[REQUIRED ACTION]:
All of the data is to be copied word for word.

THE RECORDS: Begin

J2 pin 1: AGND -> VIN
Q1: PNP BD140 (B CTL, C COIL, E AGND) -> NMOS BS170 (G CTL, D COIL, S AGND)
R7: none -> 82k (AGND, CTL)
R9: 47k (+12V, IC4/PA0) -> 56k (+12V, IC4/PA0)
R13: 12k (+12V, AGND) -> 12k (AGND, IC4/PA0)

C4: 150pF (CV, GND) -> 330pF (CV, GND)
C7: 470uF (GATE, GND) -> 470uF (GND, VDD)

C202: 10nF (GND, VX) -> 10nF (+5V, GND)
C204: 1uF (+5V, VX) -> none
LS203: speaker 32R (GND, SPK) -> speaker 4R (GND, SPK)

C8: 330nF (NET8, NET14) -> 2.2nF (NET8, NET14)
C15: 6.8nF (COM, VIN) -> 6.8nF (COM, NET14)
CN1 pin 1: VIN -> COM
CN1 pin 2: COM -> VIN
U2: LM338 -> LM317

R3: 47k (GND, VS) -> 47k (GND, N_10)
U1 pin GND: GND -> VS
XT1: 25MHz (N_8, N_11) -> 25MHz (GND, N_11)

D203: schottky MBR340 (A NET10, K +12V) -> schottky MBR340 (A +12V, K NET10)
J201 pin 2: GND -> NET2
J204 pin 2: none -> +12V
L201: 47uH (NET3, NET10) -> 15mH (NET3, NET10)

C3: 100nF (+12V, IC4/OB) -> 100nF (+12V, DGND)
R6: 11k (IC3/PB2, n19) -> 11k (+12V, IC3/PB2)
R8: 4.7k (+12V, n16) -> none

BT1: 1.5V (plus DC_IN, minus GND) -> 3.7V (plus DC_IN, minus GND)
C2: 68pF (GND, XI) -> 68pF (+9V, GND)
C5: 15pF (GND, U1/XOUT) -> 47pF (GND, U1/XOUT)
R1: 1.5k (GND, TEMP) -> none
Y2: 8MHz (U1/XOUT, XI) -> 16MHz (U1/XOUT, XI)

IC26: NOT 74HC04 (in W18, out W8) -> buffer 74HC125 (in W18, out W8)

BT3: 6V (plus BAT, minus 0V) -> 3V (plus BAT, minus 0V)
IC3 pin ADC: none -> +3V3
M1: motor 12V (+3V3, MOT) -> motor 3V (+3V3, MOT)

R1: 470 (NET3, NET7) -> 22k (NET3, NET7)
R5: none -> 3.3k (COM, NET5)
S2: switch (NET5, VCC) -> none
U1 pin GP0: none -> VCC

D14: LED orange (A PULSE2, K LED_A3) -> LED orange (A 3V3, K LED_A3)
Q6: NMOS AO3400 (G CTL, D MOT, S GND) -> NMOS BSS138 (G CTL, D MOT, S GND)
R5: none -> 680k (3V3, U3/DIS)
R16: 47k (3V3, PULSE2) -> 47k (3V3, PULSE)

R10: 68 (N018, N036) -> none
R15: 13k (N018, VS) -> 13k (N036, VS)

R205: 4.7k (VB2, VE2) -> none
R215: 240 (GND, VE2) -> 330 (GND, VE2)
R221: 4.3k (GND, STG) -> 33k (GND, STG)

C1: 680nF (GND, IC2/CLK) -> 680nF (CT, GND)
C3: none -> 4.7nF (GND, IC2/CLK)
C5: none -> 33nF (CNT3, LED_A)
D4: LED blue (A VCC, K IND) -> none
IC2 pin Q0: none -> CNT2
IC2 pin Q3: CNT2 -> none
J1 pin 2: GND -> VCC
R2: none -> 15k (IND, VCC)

THE RECORDS: End

[TASK ANSWER]:
J2 pin 1: AGND -> VIN
Q1: PNP BD140 (B CTL, C COIL, E AGND) -> NMOS BS170 (G CTL, D COIL, S AGND)
R7: none -> 82k (AGND, CTL)
R9: 47k (+12V, IC4/PA0) -> 56k (+12V, IC4/PA0)
R13: 12k (+12V, AGND) -> 12k (AGND, IC4/PA0)

C4: 150pF (CV, GND) -> 330pF (CV, GND)
C7: 470uF (GATE, GND) -> 470uF (GND, VDD)

C202: 10nF (GND, VX) -> 10nF (+5V, GND)
C204: 1uF (+5V, VX) -> none
LS203: speaker 32R (GND, SPK) -> speaker 4R (GND, SPK)

C8: 330nF (NET8, NET14) -> 2.2nF (NET8, NET14)
C15: 6.8nF (COM, VIN) -> 6.8nF (COM, NET14)
CN1 pin 1: VIN -> COM
CN1 pin 2: COM -> VIN
U2: LM338 -> LM317

R3: 47k (GND, VS) -> 47k (GND, N_10)
U1 pin GND: GND -> VS
XT1: 25MHz (N_8, N_11) -> 25MHz (GND, N_11)

D203: schottky MBR340 (A NET10, K +12V) -> schottky MBR340 (A +12V, K NET10)
J201 pin 2: GND -> NET2
J204 pin 2: none -> +12V
L201: 47uH (NET3, NET10) -> 15mH (NET3, NET10)

C3: 100nF (+12V, IC4/OB) -> 100nF (+12V, DGND)
R6: 11k (IC3/PB2, n19) -> 11k (+12V, IC3/PB2)
R8: 4.7k (+12V, n16) -> none

BT1: 1.5V (plus DC_IN, minus GND) -> 3.7V (plus DC_IN, minus GND)
C2: 68pF (GND, XI) -> 68pF (+9V, GND)
C5: 15pF (GND, U1/XOUT) -> 47pF (GND, U1/XOUT)
R1: 1.5k (GND, TEMP) -> none
Y2: 8MHz (U1/XOUT, XI) -> 16MHz (U1/XOUT, XI)

IC26: NOT 74HC04 (in W18, out W8) -> buffer 74HC125 (in W18, out W8)

BT3: 6V (plus BAT, minus 0V) -> 3V (plus BAT, minus 0V)
IC3 pin ADC: none -> +3V3
M1: motor 12V (+3V3, MOT) -> motor 3V (+3V3, MOT)

R1: 470 (NET3, NET7) -> 22k (NET3, NET7)
R5: none -> 3.3k (COM, NET5)
S2: switch (NET5, VCC) -> none
U1 pin GP0: none -> VCC

D14: LED orange (A PULSE2, K LED_A3) -> LED orange (A 3V3, K LED_A3)
Q6: NMOS AO3400 (G CTL, D MOT, S GND) -> NMOS BSS138 (G CTL, D MOT, S GND)
R5: none -> 680k (3V3, U3/DIS)
R16: 47k (3V3, PULSE2) -> 47k (3V3, PULSE)

R10: 68 (N018, N036) -> none
R15: 13k (N018, VS) -> 13k (N036, VS)

R205: 4.7k (VB2, VE2) -> none
R215: 240 (GND, VE2) -> 330 (GND, VE2)
R221: 4.3k (GND, STG) -> 33k (GND, STG)

C1: 680nF (GND, IC2/CLK) -> 680nF (CT, GND)
C3: none -> 4.7nF (GND, IC2/CLK)
C5: none -> 33nF (CNT3, LED_A)
D4: LED blue (A VCC, K IND) -> none
IC2 pin Q0: none -> CNT2
IC2 pin Q3: CNT2 -> none
J1 pin 2: GND -> VCC
R2: none -> 15k (IND, VCC)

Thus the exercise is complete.